Object tracking records:
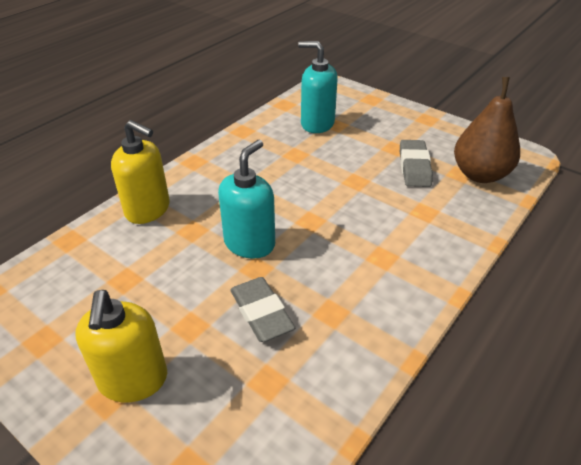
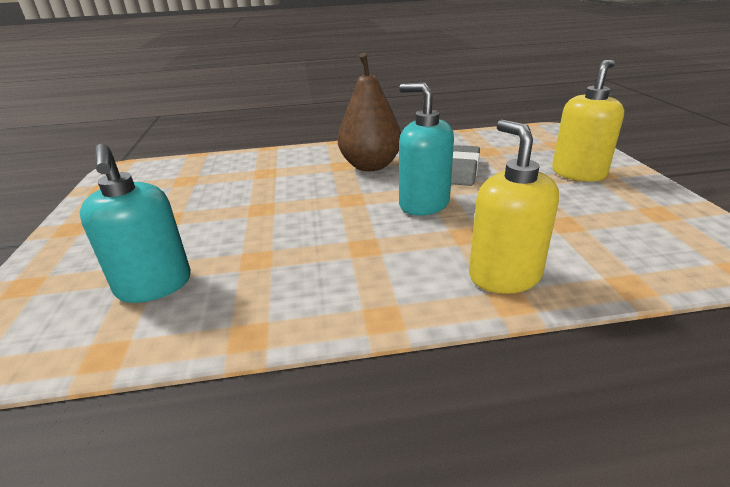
camera: 135 degrees left, 10 degrees down
turquoise soap dispenser [218,140,275,258] -> turquoise soap dispenser turned 60 degrees clockwise [399,83,454,215]
grey eraser [400,140,433,187] -> none
brown pear [454,77,520,183] -> brown pear moved to [338,53,401,171]

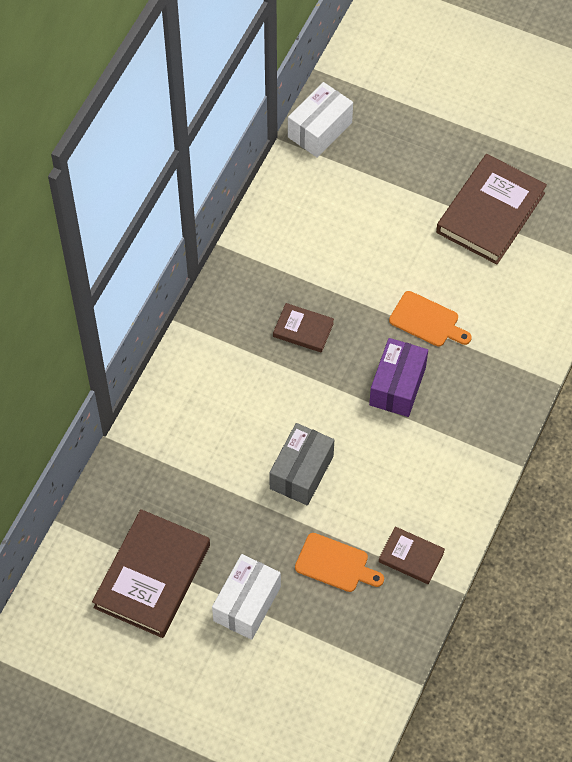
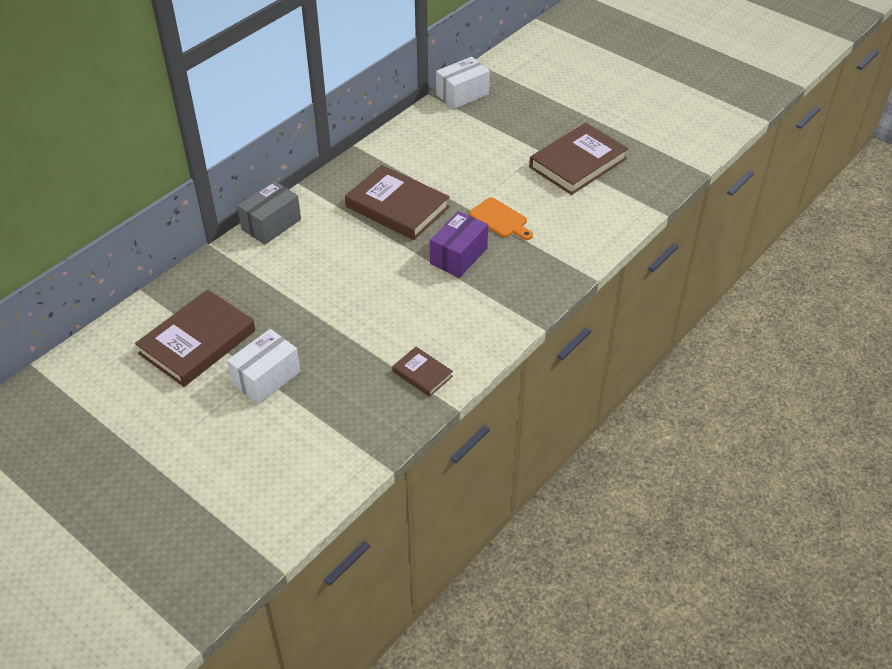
camera: 15 degrees right, 15 degrees down
grey box [269,423,334,506] -> grey box moved to [237,181,301,245]
brown book [273,303,334,353] -> brown book [345,165,449,240], size x1.97
orange cutting board [295,533,384,592] -> none

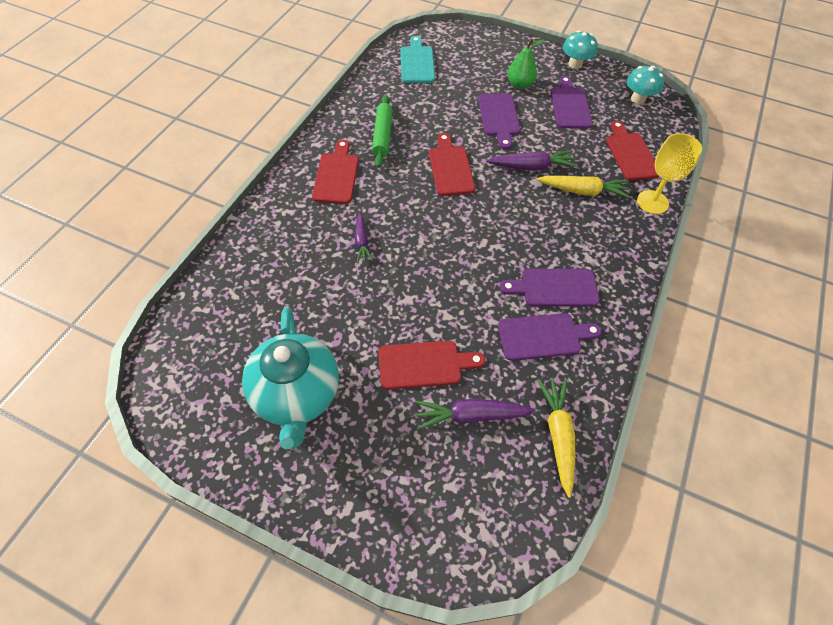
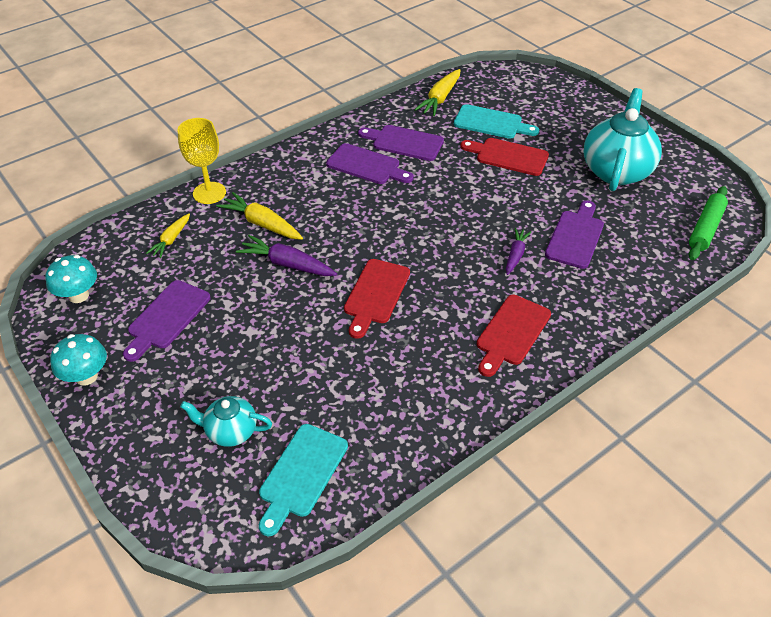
camera: 150 degrees left, 10 degrees down
green rolling pin [372,95,393,168] -> green rolling pin moved to [688,186,728,260]
purple carrot [415,399,535,430] -> turquoise cutting board [454,104,539,139]
purple cutting board [478,94,520,149] -> purple cutting board moved to [545,200,604,269]
green pear [507,39,545,89] -> none
red cutting board [606,121,659,181] -> yellow carrot [146,213,190,258]
none -> turquoise teapot [180,396,272,447]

ASSIGNMENT:
All lines above from the one containing "camera: 15 degrees right, 15 degrees down" up to and including the one containing "camera: 150 degrees left, 10 degrees down" are to be set down exactly, and nothing else. Leave images out.

ANSWER AREA:
camera: 15 degrees right, 15 degrees down
grey box [269,423,334,506] -> grey box moved to [237,181,301,245]
brown book [273,303,334,353] -> brown book [345,165,449,240], size x1.97
orange cutting board [295,533,384,592] -> none

camera: 150 degrees left, 10 degrees down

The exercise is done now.